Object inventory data
══════

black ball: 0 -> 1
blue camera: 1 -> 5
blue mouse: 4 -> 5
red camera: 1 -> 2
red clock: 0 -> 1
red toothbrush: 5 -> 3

══════

WORK TO COMPLETE
Each record is to be reproduced exactly as it appears.

TASK SOLUTION
black ball: 0 -> 1
blue camera: 1 -> 5
blue mouse: 4 -> 5
red camera: 1 -> 2
red clock: 0 -> 1
red toothbrush: 5 -> 3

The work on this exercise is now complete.